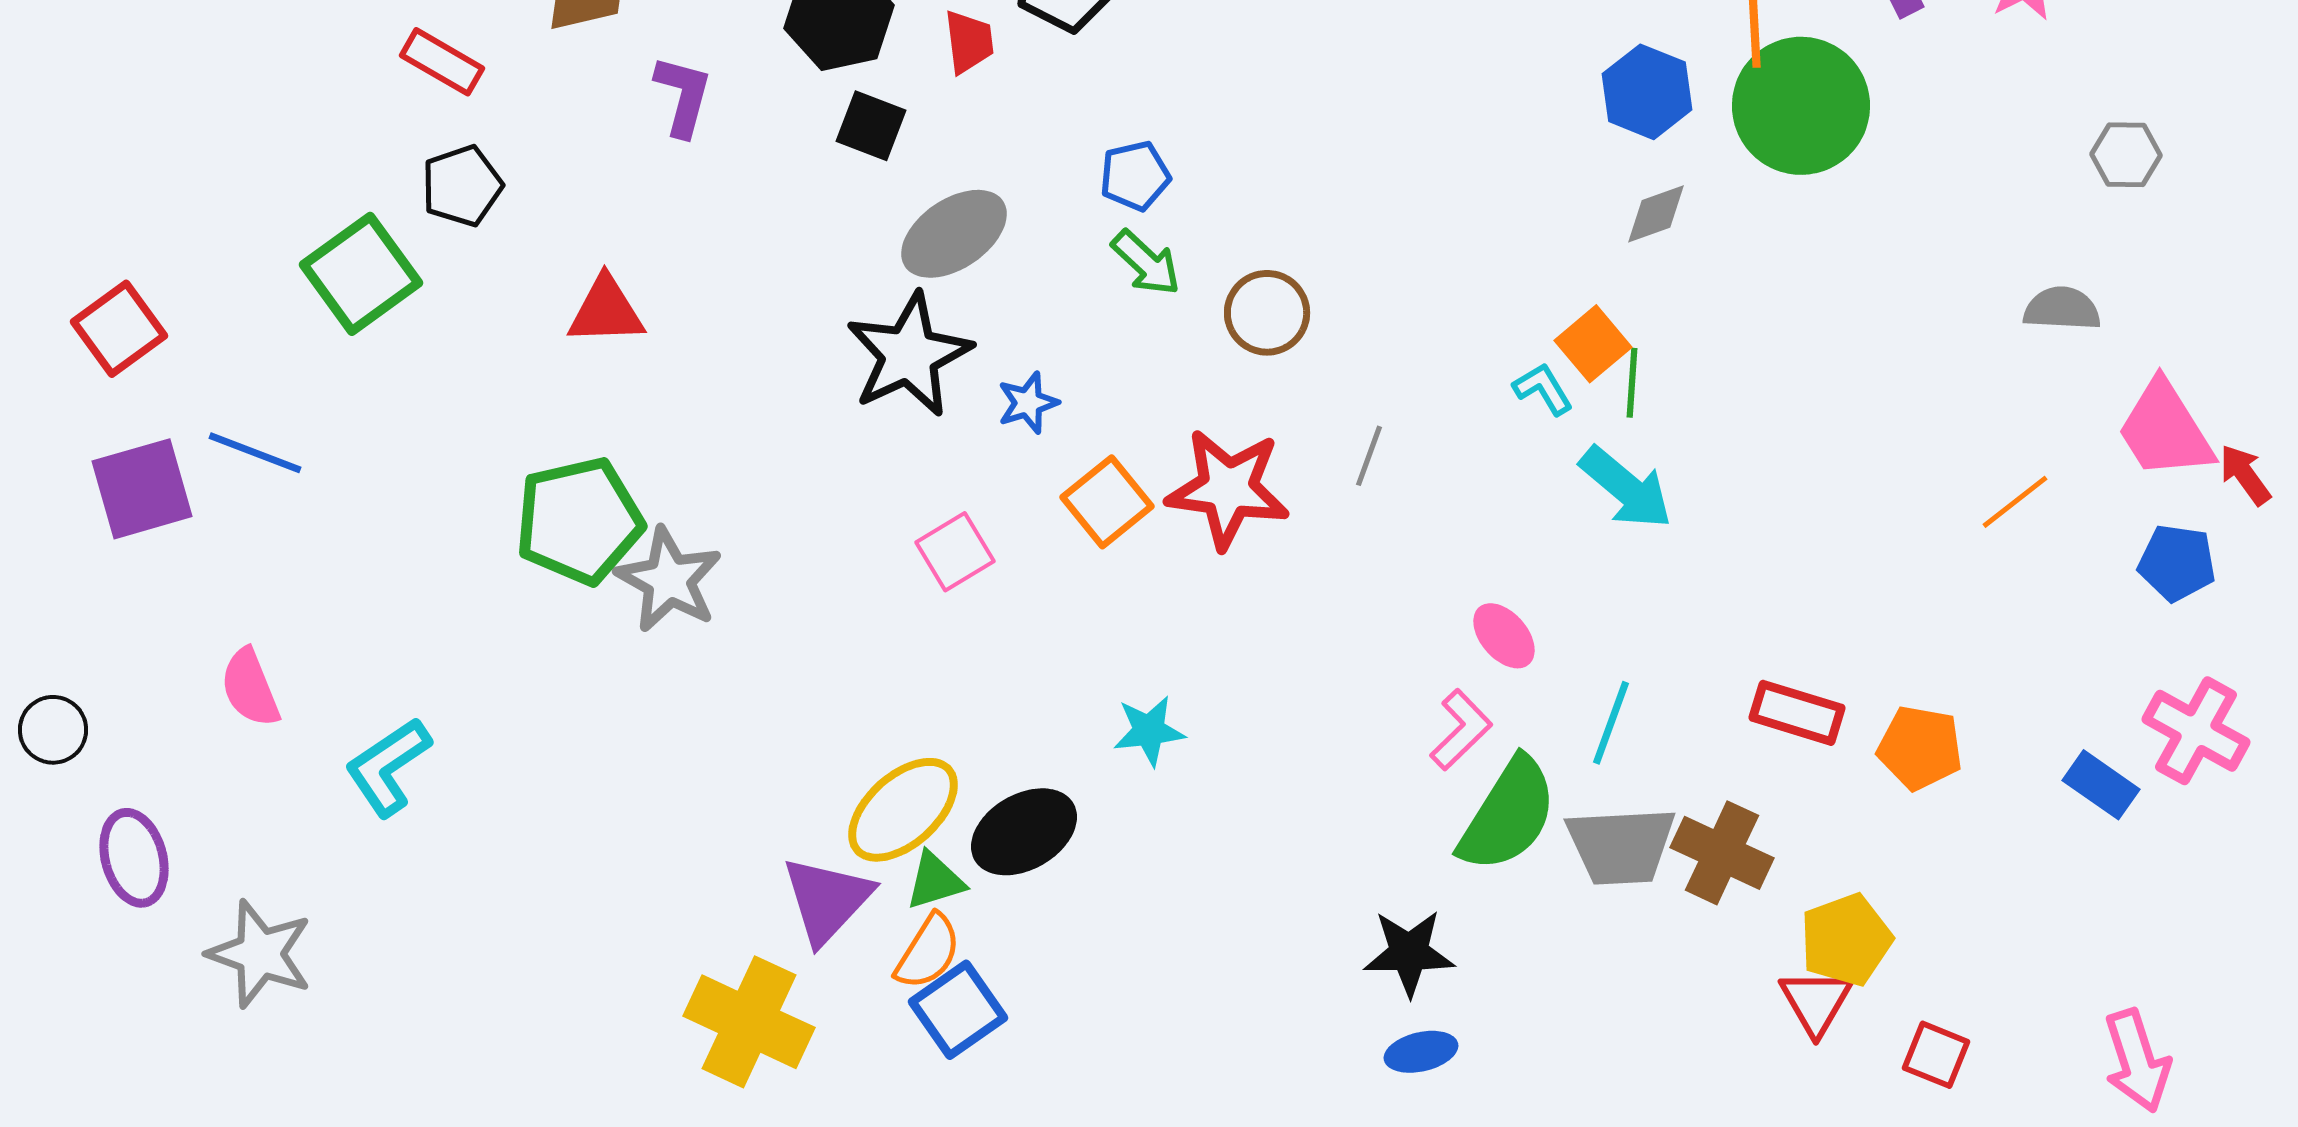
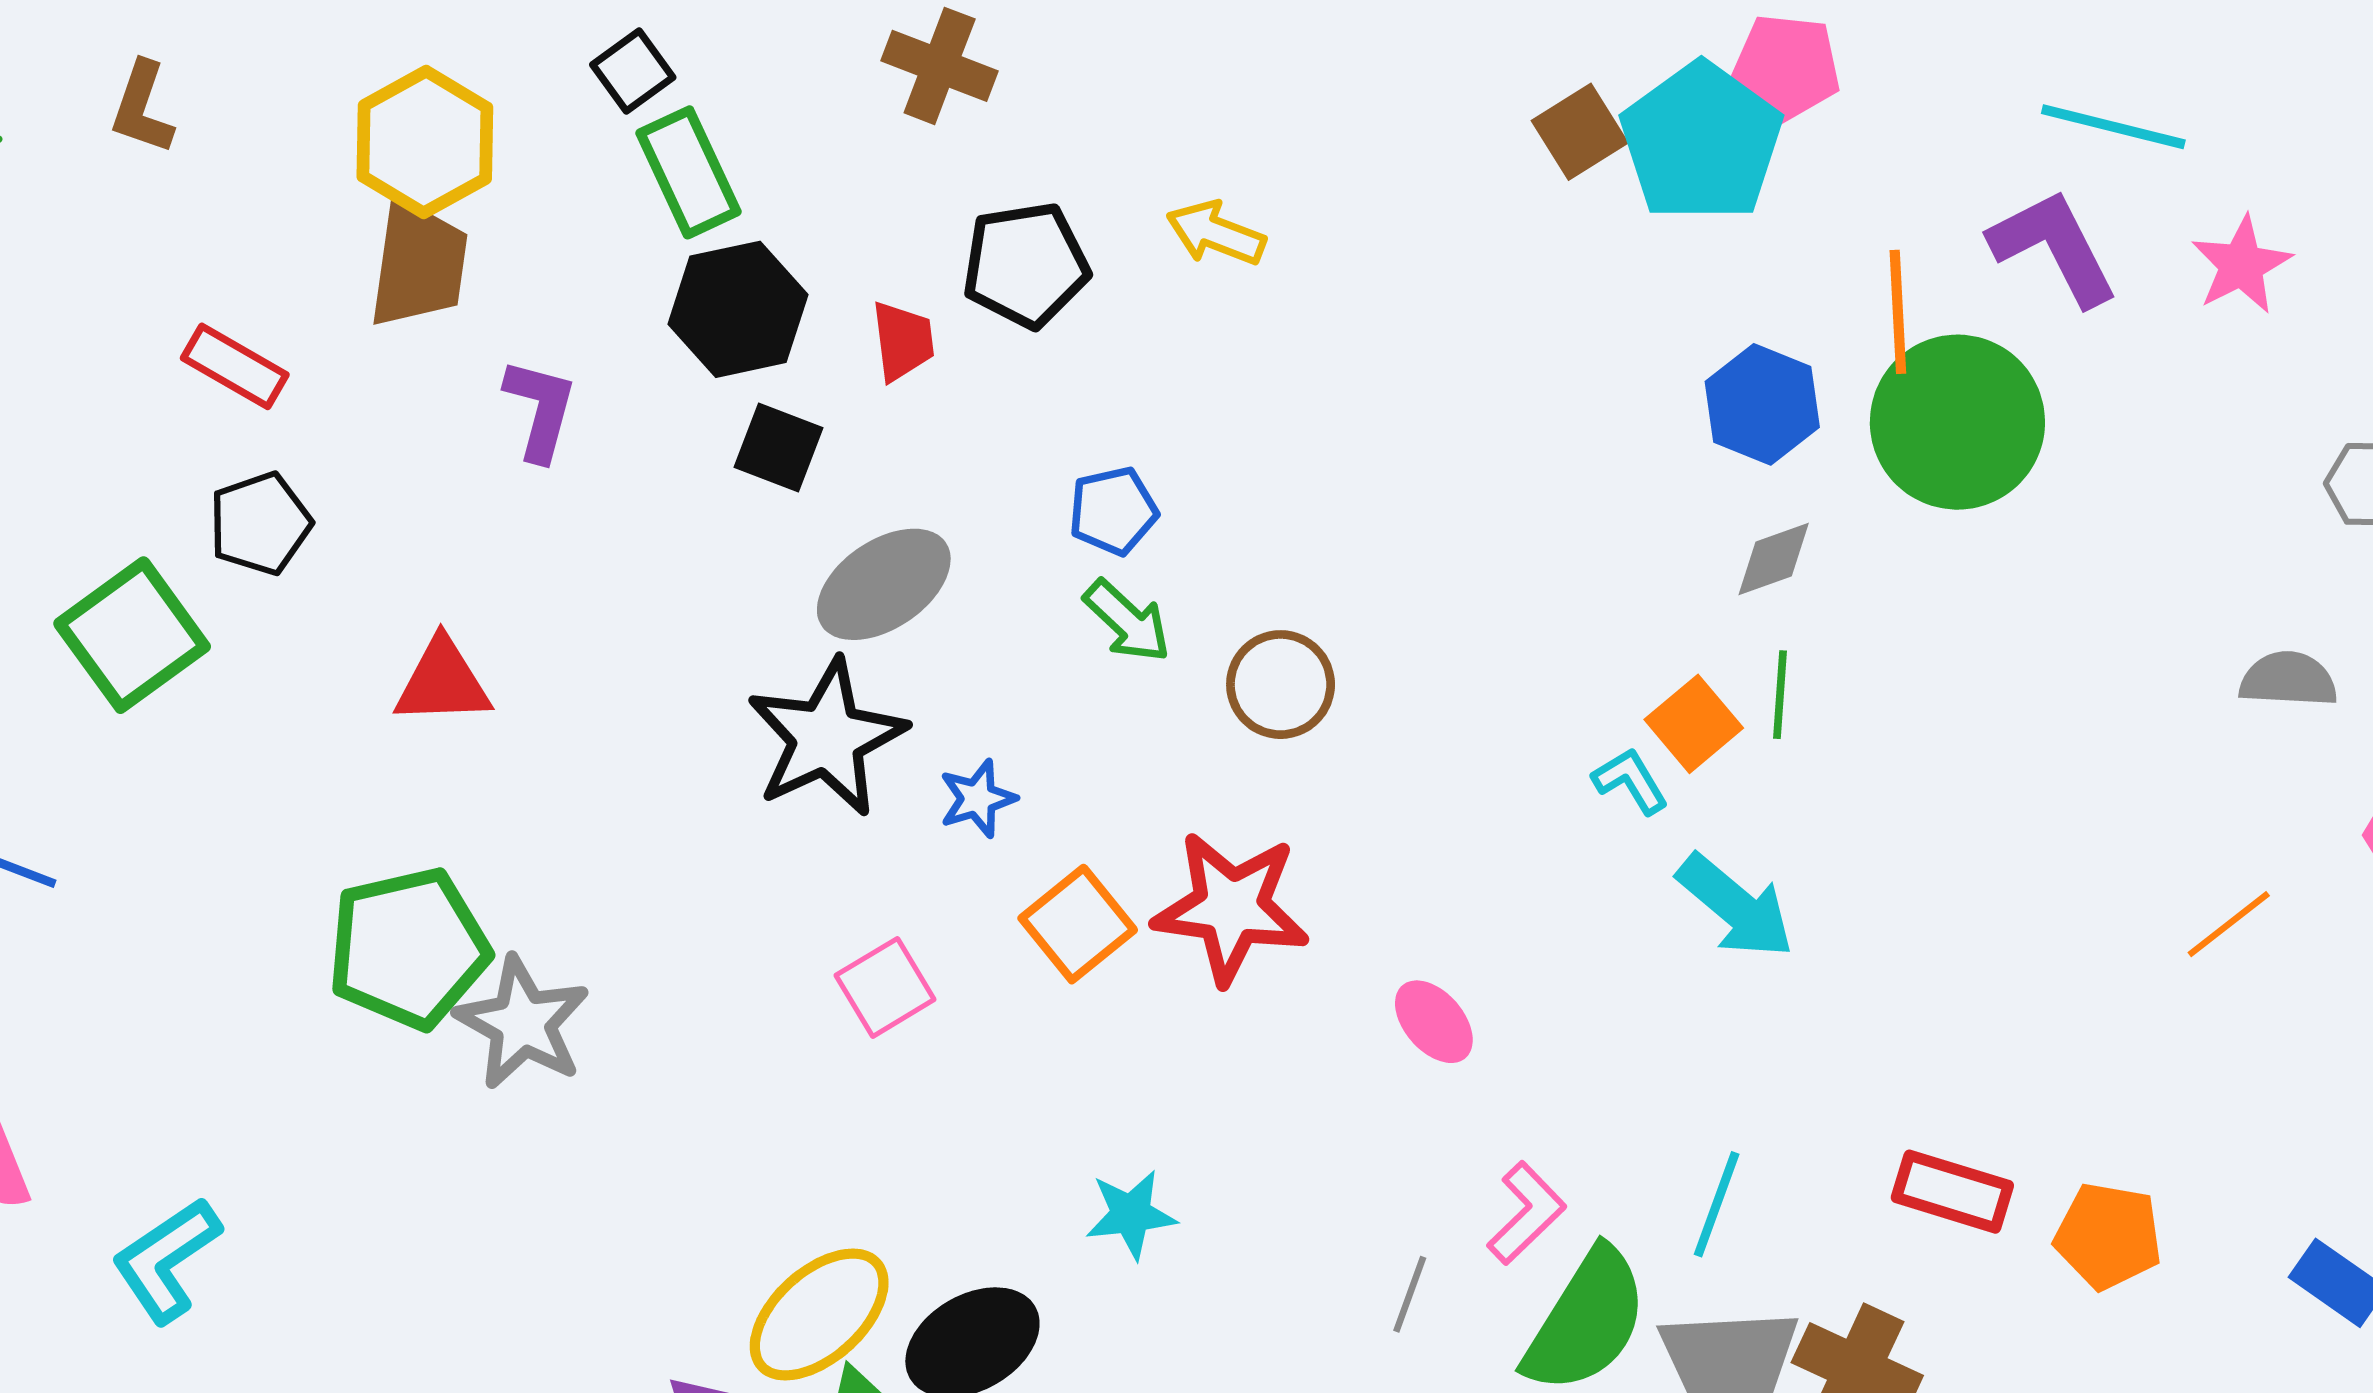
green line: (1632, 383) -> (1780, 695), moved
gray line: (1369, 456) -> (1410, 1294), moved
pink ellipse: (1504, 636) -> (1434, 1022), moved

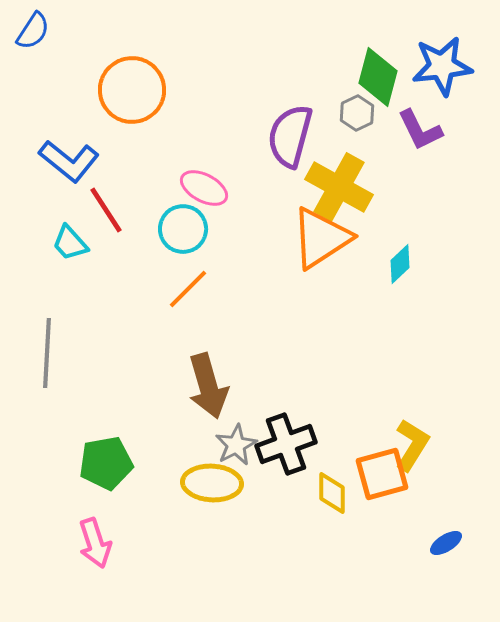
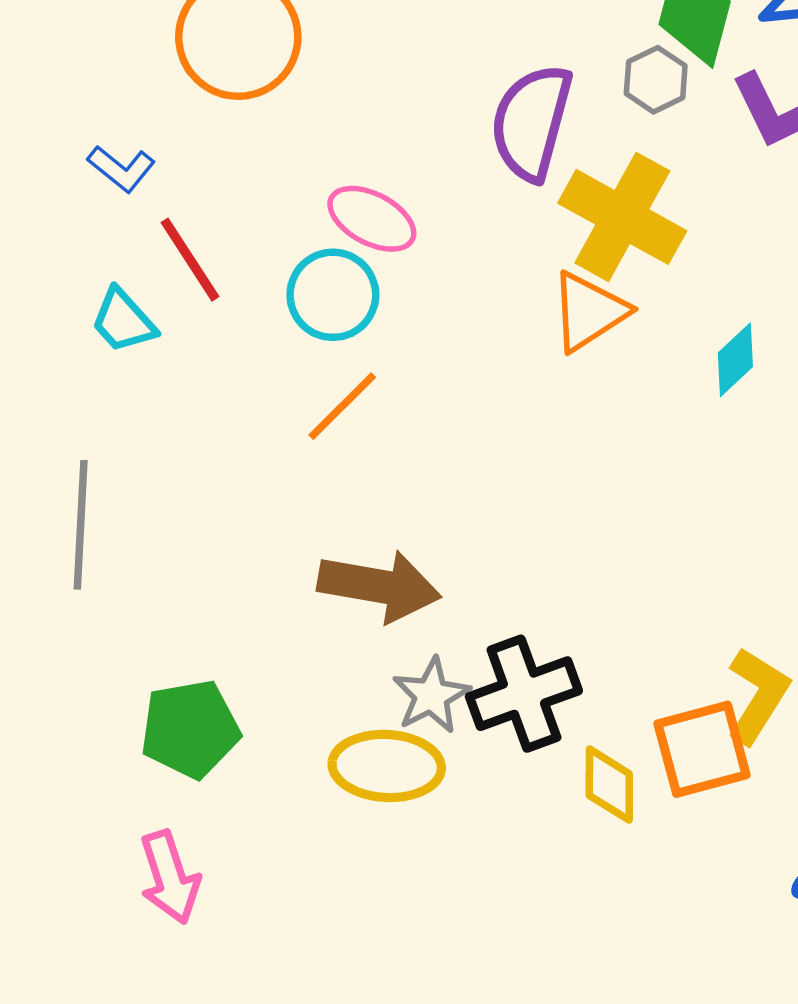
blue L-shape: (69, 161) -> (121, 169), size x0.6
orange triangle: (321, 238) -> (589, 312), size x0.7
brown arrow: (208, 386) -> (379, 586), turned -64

EXERCISE AIM = Each line of the material above should be set down exactly, with no pictures.

YOUR SOLUTION =
green line: (1632, 383) -> (1780, 695), moved
gray line: (1369, 456) -> (1410, 1294), moved
pink ellipse: (1504, 636) -> (1434, 1022), moved

blue L-shape: (69, 161) -> (121, 169), size x0.6
orange triangle: (321, 238) -> (589, 312), size x0.7
brown arrow: (208, 386) -> (379, 586), turned -64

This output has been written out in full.